Work instruction: Return all the data below as it stands, minus the pictures.

Records shown:
[Start of section]

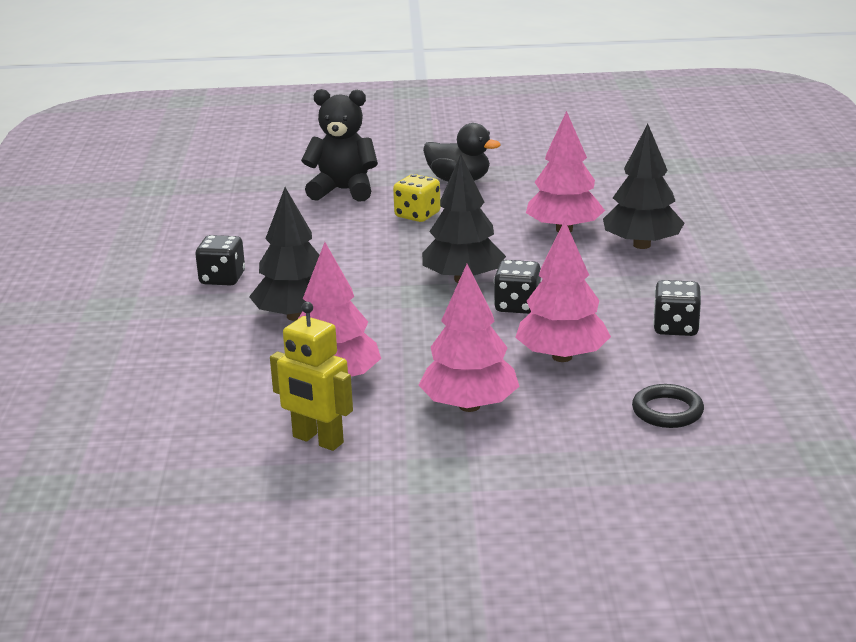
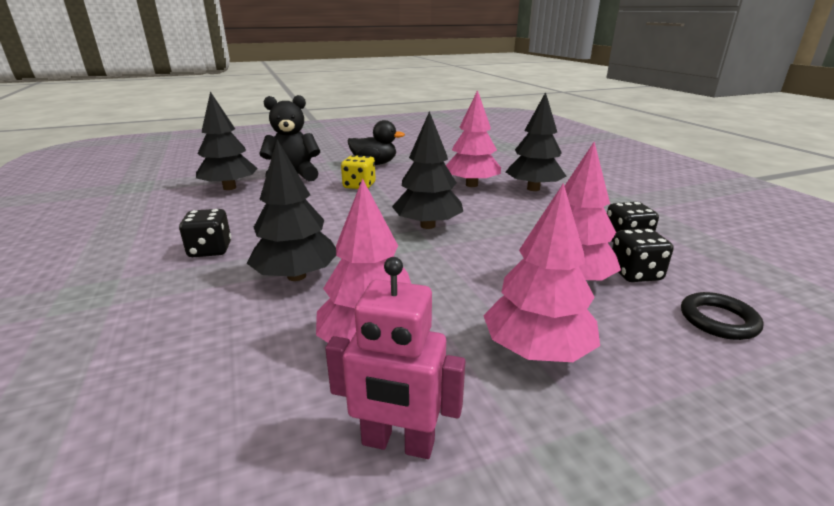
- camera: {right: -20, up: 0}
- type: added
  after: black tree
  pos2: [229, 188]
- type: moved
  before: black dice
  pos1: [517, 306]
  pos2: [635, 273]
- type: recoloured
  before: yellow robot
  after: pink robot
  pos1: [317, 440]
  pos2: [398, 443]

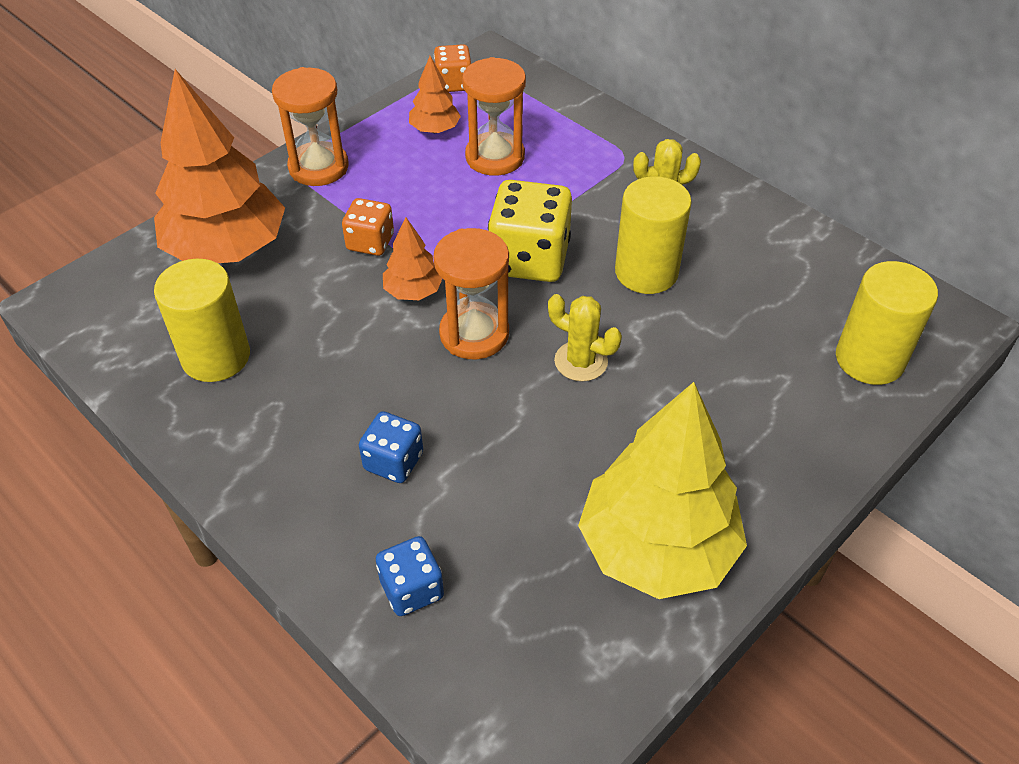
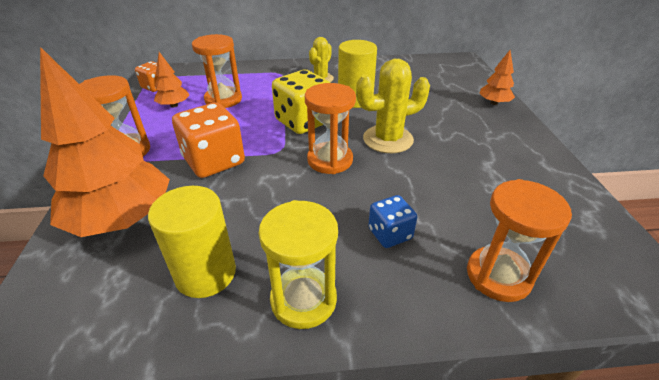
- camera: {right: -50, up: -10}
- type: removed
  before: yellow tree
  pos1: [656, 548]
- type: removed
  before: yellow cylinder
  pos1: [869, 359]
- type: added
  after: yellow hourglass
  pos2: [303, 300]
- type: moved
  before: orange tree
  pos1: [413, 291]
  pos2: [494, 103]
- type: replaced
  before: blue dice
  after: orange hourglass
  pos1: [412, 589]
  pos2: [498, 276]
- type: resized
  before: orange dice
  pos1: [370, 242]
  pos2: [214, 161]
  scale: 1.77
- type: resized
  before: yellow cactus
  pos1: [581, 361]
  pos2: [388, 139]
  scale: 1.57

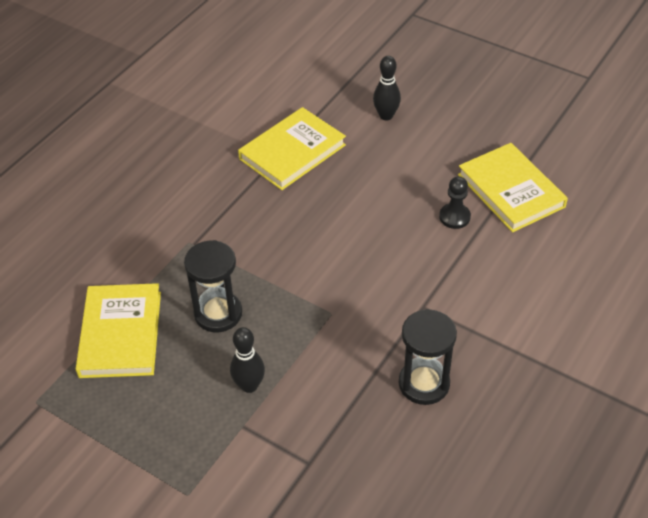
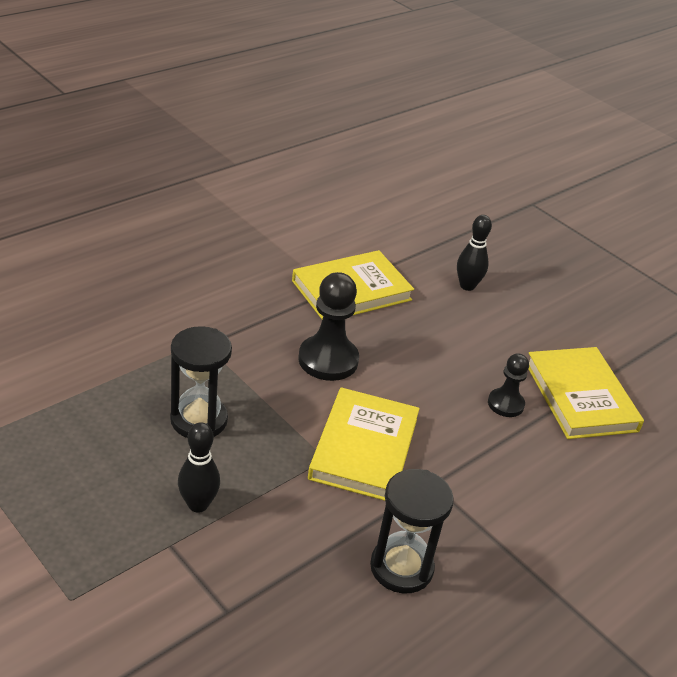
- camera: {right: 10, up: -10}
- type: added
  after: black pawn
  pos2: [328, 360]
- type: moved
  before: yellow book
  pos1: [120, 334]
  pos2: [363, 448]

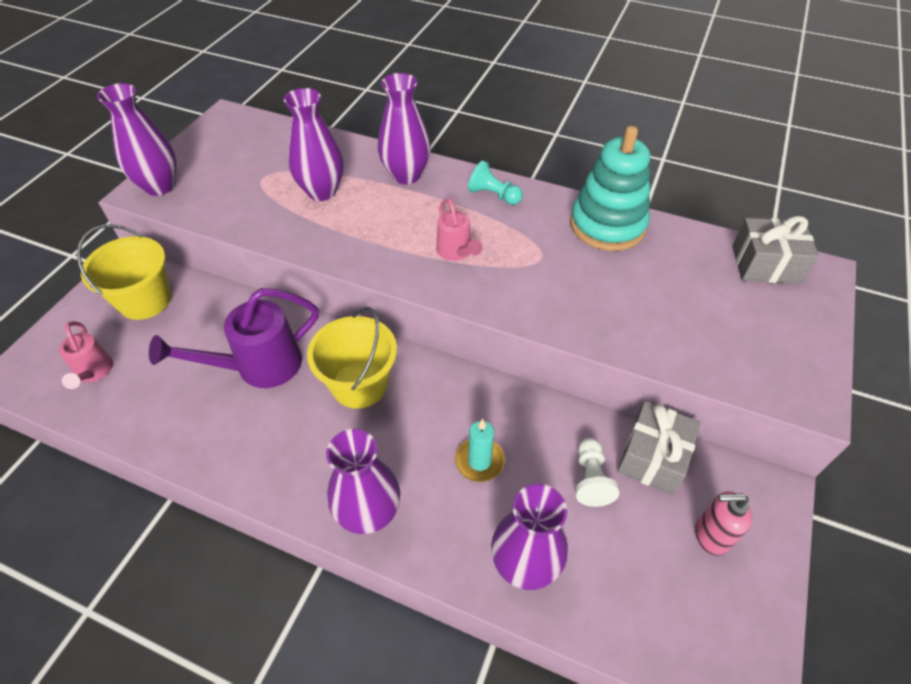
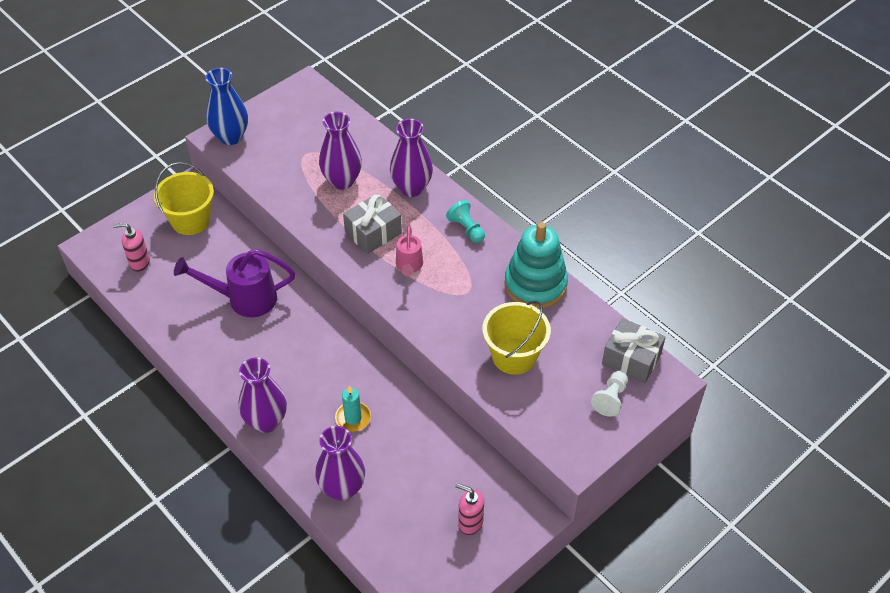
- camera: {right: 25, up: 0}
- type: moved
  before: yellow bucket
  pos1: [359, 384]
  pos2: [514, 356]
- type: moved
  before: white pawn
  pos1: [590, 479]
  pos2: [610, 398]
- type: moved
  before: grey gift
  pos1: [653, 457]
  pos2: [373, 232]
- type: replaced
  before: pink watering can
  after: pink soap dispenser
  pos1: [94, 372]
  pos2: [139, 263]
- type: recoloured
  before: purple vase
  after: blue vase
  pos1: [159, 186]
  pos2: [231, 137]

[End of section]

Answer for this exercise:
- camera: {right: -20, up: 0}
- type: added
  after: black tree
  pos2: [229, 188]
- type: moved
  before: black dice
  pos1: [517, 306]
  pos2: [635, 273]
- type: recoloured
  before: yellow robot
  after: pink robot
  pos1: [317, 440]
  pos2: [398, 443]

- camera: {right: -50, up: -10}
- type: removed
  before: yellow tree
  pos1: [656, 548]
- type: removed
  before: yellow cylinder
  pos1: [869, 359]
- type: added
  after: yellow hourglass
  pos2: [303, 300]
- type: moved
  before: orange tree
  pos1: [413, 291]
  pos2: [494, 103]
- type: replaced
  before: blue dice
  after: orange hourglass
  pos1: [412, 589]
  pos2: [498, 276]
- type: resized
  before: orange dice
  pos1: [370, 242]
  pos2: [214, 161]
  scale: 1.77
- type: resized
  before: yellow cactus
  pos1: [581, 361]
  pos2: [388, 139]
  scale: 1.57

- camera: {right: 10, up: -10}
- type: added
  after: black pawn
  pos2: [328, 360]
- type: moved
  before: yellow book
  pos1: [120, 334]
  pos2: [363, 448]

- camera: {right: 25, up: 0}
- type: moved
  before: yellow bucket
  pos1: [359, 384]
  pos2: [514, 356]
- type: moved
  before: white pawn
  pos1: [590, 479]
  pos2: [610, 398]
- type: moved
  before: grey gift
  pos1: [653, 457]
  pos2: [373, 232]
- type: replaced
  before: pink watering can
  after: pink soap dispenser
  pos1: [94, 372]
  pos2: [139, 263]
- type: recoloured
  before: purple vase
  after: blue vase
  pos1: [159, 186]
  pos2: [231, 137]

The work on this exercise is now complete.